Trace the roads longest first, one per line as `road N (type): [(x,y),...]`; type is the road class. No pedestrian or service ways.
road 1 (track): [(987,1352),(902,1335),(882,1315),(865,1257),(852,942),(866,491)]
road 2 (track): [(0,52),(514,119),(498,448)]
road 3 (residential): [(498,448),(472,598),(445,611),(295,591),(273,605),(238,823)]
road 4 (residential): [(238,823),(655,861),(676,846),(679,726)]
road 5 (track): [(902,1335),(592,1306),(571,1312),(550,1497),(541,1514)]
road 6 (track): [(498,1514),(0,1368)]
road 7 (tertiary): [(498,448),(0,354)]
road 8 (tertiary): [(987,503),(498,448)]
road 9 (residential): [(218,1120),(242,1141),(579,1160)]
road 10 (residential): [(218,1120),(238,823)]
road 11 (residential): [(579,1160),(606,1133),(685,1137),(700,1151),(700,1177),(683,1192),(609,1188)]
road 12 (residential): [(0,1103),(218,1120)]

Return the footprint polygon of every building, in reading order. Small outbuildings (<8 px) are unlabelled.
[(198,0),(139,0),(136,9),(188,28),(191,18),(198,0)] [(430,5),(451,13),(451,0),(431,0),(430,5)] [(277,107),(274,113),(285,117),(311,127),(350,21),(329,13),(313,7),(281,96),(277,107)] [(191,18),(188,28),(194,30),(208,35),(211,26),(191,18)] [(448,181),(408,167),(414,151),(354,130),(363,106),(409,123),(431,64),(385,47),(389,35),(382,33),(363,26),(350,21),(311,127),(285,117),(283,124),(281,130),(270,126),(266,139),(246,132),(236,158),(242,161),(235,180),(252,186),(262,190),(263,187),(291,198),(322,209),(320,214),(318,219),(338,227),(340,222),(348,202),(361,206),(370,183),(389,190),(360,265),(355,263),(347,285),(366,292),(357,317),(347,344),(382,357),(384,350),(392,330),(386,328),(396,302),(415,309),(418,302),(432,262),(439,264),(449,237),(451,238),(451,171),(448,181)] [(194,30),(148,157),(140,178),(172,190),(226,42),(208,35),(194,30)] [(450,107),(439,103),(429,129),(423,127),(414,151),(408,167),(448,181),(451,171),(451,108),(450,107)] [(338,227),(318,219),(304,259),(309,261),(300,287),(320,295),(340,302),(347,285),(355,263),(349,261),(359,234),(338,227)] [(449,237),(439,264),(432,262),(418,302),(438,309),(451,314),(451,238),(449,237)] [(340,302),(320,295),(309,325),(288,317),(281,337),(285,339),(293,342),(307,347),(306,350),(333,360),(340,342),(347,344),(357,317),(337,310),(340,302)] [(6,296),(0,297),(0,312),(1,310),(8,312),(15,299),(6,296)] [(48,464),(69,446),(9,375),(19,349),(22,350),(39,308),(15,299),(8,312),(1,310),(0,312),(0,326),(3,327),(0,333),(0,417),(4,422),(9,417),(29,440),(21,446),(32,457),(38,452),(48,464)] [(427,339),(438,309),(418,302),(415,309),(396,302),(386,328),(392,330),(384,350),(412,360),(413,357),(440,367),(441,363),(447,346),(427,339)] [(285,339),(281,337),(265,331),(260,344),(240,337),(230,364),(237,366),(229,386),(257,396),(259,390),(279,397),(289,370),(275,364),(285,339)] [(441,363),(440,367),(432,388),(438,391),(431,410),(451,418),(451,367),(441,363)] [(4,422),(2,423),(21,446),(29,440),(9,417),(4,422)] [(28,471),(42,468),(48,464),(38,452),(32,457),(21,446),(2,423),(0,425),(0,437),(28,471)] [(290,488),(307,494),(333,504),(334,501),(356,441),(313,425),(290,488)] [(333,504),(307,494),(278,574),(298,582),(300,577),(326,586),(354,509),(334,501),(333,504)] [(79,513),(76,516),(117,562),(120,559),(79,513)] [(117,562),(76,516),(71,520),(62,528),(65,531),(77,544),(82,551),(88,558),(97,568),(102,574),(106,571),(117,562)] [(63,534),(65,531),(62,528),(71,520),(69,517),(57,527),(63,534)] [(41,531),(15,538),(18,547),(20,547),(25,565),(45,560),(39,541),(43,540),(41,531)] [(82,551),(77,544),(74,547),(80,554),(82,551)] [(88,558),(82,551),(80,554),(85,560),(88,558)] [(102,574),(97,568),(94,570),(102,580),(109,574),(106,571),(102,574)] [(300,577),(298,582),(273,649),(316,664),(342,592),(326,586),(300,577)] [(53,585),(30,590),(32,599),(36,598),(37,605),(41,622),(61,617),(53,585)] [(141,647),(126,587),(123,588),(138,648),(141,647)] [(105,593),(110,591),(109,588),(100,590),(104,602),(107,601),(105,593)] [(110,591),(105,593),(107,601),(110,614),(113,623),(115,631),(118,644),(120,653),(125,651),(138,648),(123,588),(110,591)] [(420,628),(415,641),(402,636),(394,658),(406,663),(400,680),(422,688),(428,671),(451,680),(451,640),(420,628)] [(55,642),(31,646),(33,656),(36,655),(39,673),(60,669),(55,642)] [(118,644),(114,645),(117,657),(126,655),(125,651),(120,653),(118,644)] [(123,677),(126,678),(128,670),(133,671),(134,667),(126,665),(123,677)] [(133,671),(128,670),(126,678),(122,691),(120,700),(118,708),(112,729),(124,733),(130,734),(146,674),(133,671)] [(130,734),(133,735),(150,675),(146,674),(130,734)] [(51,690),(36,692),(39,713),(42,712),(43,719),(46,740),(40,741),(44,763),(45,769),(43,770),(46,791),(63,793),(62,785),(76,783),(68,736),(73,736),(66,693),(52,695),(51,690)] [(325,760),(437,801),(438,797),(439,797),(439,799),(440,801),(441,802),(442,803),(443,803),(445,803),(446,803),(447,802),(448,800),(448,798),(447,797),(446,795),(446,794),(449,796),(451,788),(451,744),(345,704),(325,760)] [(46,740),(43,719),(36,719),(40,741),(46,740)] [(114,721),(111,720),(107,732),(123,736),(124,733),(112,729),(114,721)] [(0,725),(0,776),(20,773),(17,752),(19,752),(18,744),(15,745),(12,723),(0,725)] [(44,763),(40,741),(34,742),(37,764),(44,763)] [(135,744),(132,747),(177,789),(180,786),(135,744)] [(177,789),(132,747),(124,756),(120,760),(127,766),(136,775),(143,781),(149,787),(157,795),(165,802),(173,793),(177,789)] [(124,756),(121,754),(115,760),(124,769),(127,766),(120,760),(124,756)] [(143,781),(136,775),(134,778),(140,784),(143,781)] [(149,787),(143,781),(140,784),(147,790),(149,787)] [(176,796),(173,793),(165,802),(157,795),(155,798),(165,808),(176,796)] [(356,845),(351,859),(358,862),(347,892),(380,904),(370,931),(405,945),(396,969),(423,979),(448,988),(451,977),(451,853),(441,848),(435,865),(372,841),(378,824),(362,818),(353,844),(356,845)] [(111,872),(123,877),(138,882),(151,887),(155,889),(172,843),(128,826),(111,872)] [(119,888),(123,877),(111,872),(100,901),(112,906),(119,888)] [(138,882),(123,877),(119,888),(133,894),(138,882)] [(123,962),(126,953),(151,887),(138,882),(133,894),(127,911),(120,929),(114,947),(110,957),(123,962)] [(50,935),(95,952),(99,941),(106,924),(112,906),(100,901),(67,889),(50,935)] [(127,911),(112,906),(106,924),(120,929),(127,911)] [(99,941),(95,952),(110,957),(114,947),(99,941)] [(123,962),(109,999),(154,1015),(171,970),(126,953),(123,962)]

++++

A verbatim copy of all the records is required. Write it out in full.

### TASK SOLUTION
Trace the roads longest first, one per line as `road N (type): [(x,y),...]`; type is the road class. No pedestrian or service ways.
road 1 (track): [(987,1352),(902,1335),(882,1315),(865,1257),(852,942),(866,491)]
road 2 (track): [(0,52),(514,119),(498,448)]
road 3 (residential): [(498,448),(472,598),(445,611),(295,591),(273,605),(238,823)]
road 4 (residential): [(238,823),(655,861),(676,846),(679,726)]
road 5 (track): [(902,1335),(592,1306),(571,1312),(550,1497),(541,1514)]
road 6 (track): [(498,1514),(0,1368)]
road 7 (tertiary): [(498,448),(0,354)]
road 8 (tertiary): [(987,503),(498,448)]
road 9 (residential): [(218,1120),(242,1141),(579,1160)]
road 10 (residential): [(218,1120),(238,823)]
road 11 (residential): [(579,1160),(606,1133),(685,1137),(700,1151),(700,1177),(683,1192),(609,1188)]
road 12 (residential): [(0,1103),(218,1120)]

Return the footprint polygon of every building, in reading order. Small outbuildings (<8 px) are unlabelled.
[(198,0),(139,0),(136,9),(188,28),(191,18),(198,0)] [(430,5),(451,13),(451,0),(431,0),(430,5)] [(277,107),(274,113),(285,117),(311,127),(350,21),(329,13),(313,7),(281,96),(277,107)] [(191,18),(188,28),(194,30),(208,35),(211,26),(191,18)] [(448,181),(408,167),(414,151),(354,130),(363,106),(409,123),(431,64),(385,47),(389,35),(382,33),(363,26),(350,21),(311,127),(285,117),(283,124),(281,130),(270,126),(266,139),(246,132),(236,158),(242,161),(235,180),(252,186),(262,190),(263,187),(291,198),(322,209),(320,214),(318,219),(338,227),(340,222),(348,202),(361,206),(370,183),(389,190),(360,265),(355,263),(347,285),(366,292),(357,317),(347,344),(382,357),(384,350),(392,330),(386,328),(396,302),(415,309),(418,302),(432,262),(439,264),(449,237),(451,238),(451,171),(448,181)] [(194,30),(148,157),(140,178),(172,190),(226,42),(208,35),(194,30)] [(450,107),(439,103),(429,129),(423,127),(414,151),(408,167),(448,181),(451,171),(451,108),(450,107)] [(338,227),(318,219),(304,259),(309,261),(300,287),(320,295),(340,302),(347,285),(355,263),(349,261),(359,234),(338,227)] [(449,237),(439,264),(432,262),(418,302),(438,309),(451,314),(451,238),(449,237)] [(340,302),(320,295),(309,325),(288,317),(281,337),(285,339),(293,342),(307,347),(306,350),(333,360),(340,342),(347,344),(357,317),(337,310),(340,302)] [(6,296),(0,297),(0,312),(1,310),(8,312),(15,299),(6,296)] [(48,464),(69,446),(9,375),(19,349),(22,350),(39,308),(15,299),(8,312),(1,310),(0,312),(0,326),(3,327),(0,333),(0,417),(4,422),(9,417),(29,440),(21,446),(32,457),(38,452),(48,464)] [(427,339),(438,309),(418,302),(415,309),(396,302),(386,328),(392,330),(384,350),(412,360),(413,357),(440,367),(441,363),(447,346),(427,339)] [(285,339),(281,337),(265,331),(260,344),(240,337),(230,364),(237,366),(229,386),(257,396),(259,390),(279,397),(289,370),(275,364),(285,339)] [(441,363),(440,367),(432,388),(438,391),(431,410),(451,418),(451,367),(441,363)] [(4,422),(2,423),(21,446),(29,440),(9,417),(4,422)] [(28,471),(42,468),(48,464),(38,452),(32,457),(21,446),(2,423),(0,425),(0,437),(28,471)] [(290,488),(307,494),(333,504),(334,501),(356,441),(313,425),(290,488)] [(333,504),(307,494),(278,574),(298,582),(300,577),(326,586),(354,509),(334,501),(333,504)] [(79,513),(76,516),(117,562),(120,559),(79,513)] [(117,562),(76,516),(71,520),(62,528),(65,531),(77,544),(82,551),(88,558),(97,568),(102,574),(106,571),(117,562)] [(63,534),(65,531),(62,528),(71,520),(69,517),(57,527),(63,534)] [(41,531),(15,538),(18,547),(20,547),(25,565),(45,560),(39,541),(43,540),(41,531)] [(82,551),(77,544),(74,547),(80,554),(82,551)] [(88,558),(82,551),(80,554),(85,560),(88,558)] [(102,574),(97,568),(94,570),(102,580),(109,574),(106,571),(102,574)] [(300,577),(298,582),(273,649),(316,664),(342,592),(326,586),(300,577)] [(53,585),(30,590),(32,599),(36,598),(37,605),(41,622),(61,617),(53,585)] [(141,647),(126,587),(123,588),(138,648),(141,647)] [(105,593),(110,591),(109,588),(100,590),(104,602),(107,601),(105,593)] [(110,591),(105,593),(107,601),(110,614),(113,623),(115,631),(118,644),(120,653),(125,651),(138,648),(123,588),(110,591)] [(420,628),(415,641),(402,636),(394,658),(406,663),(400,680),(422,688),(428,671),(451,680),(451,640),(420,628)] [(55,642),(31,646),(33,656),(36,655),(39,673),(60,669),(55,642)] [(118,644),(114,645),(117,657),(126,655),(125,651),(120,653),(118,644)] [(123,677),(126,678),(128,670),(133,671),(134,667),(126,665),(123,677)] [(133,671),(128,670),(126,678),(122,691),(120,700),(118,708),(112,729),(124,733),(130,734),(146,674),(133,671)] [(130,734),(133,735),(150,675),(146,674),(130,734)] [(51,690),(36,692),(39,713),(42,712),(43,719),(46,740),(40,741),(44,763),(45,769),(43,770),(46,791),(63,793),(62,785),(76,783),(68,736),(73,736),(66,693),(52,695),(51,690)] [(325,760),(437,801),(438,797),(439,797),(439,799),(440,801),(441,802),(442,803),(443,803),(445,803),(446,803),(447,802),(448,800),(448,798),(447,797),(446,795),(446,794),(449,796),(451,788),(451,744),(345,704),(325,760)] [(46,740),(43,719),(36,719),(40,741),(46,740)] [(114,721),(111,720),(107,732),(123,736),(124,733),(112,729),(114,721)] [(0,725),(0,776),(20,773),(17,752),(19,752),(18,744),(15,745),(12,723),(0,725)] [(44,763),(40,741),(34,742),(37,764),(44,763)] [(135,744),(132,747),(177,789),(180,786),(135,744)] [(177,789),(132,747),(124,756),(120,760),(127,766),(136,775),(143,781),(149,787),(157,795),(165,802),(173,793),(177,789)] [(124,756),(121,754),(115,760),(124,769),(127,766),(120,760),(124,756)] [(143,781),(136,775),(134,778),(140,784),(143,781)] [(149,787),(143,781),(140,784),(147,790),(149,787)] [(176,796),(173,793),(165,802),(157,795),(155,798),(165,808),(176,796)] [(356,845),(351,859),(358,862),(347,892),(380,904),(370,931),(405,945),(396,969),(423,979),(448,988),(451,977),(451,853),(441,848),(435,865),(372,841),(378,824),(362,818),(353,844),(356,845)] [(111,872),(123,877),(138,882),(151,887),(155,889),(172,843),(128,826),(111,872)] [(119,888),(123,877),(111,872),(100,901),(112,906),(119,888)] [(138,882),(123,877),(119,888),(133,894),(138,882)] [(123,962),(126,953),(151,887),(138,882),(133,894),(127,911),(120,929),(114,947),(110,957),(123,962)] [(50,935),(95,952),(99,941),(106,924),(112,906),(100,901),(67,889),(50,935)] [(127,911),(112,906),(106,924),(120,929),(127,911)] [(99,941),(95,952),(110,957),(114,947),(99,941)] [(123,962),(109,999),(154,1015),(171,970),(126,953),(123,962)]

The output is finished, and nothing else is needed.